## WHAT THE EXERCISE ASKS
The entries below contain a stretch that opens with the line containing "U2 pin DVSS: N16 -> GND" and closes with the line containing "SW5: switch (COM, RESET) -> switch (COM, KEY)"; set down that stretch exactly, both ends included, and nothing else.

Structured diff data
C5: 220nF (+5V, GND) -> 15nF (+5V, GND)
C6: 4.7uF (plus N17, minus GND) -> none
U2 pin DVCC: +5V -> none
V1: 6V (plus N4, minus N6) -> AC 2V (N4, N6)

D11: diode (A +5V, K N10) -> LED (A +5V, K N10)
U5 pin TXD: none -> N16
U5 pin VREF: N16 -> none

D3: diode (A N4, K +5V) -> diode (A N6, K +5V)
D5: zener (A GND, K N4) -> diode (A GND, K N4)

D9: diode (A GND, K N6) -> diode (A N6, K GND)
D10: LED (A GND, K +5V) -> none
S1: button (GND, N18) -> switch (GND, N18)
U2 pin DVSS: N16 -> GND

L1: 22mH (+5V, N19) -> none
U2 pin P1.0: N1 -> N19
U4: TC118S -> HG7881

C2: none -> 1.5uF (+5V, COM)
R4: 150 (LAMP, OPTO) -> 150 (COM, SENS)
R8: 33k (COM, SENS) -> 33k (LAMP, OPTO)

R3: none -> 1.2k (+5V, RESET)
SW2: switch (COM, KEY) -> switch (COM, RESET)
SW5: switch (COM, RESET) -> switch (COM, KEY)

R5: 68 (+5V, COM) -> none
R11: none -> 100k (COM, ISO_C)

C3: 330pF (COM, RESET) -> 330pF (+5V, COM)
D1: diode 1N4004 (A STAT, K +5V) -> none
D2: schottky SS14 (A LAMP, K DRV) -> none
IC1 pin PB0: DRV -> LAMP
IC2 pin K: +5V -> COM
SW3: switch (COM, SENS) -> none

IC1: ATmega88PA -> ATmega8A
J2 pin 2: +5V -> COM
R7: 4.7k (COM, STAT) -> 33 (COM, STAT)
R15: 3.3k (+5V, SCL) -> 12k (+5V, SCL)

## RESPONSE
U2 pin DVSS: N16 -> GND

L1: 22mH (+5V, N19) -> none
U2 pin P1.0: N1 -> N19
U4: TC118S -> HG7881

C2: none -> 1.5uF (+5V, COM)
R4: 150 (LAMP, OPTO) -> 150 (COM, SENS)
R8: 33k (COM, SENS) -> 33k (LAMP, OPTO)

R3: none -> 1.2k (+5V, RESET)
SW2: switch (COM, KEY) -> switch (COM, RESET)
SW5: switch (COM, RESET) -> switch (COM, KEY)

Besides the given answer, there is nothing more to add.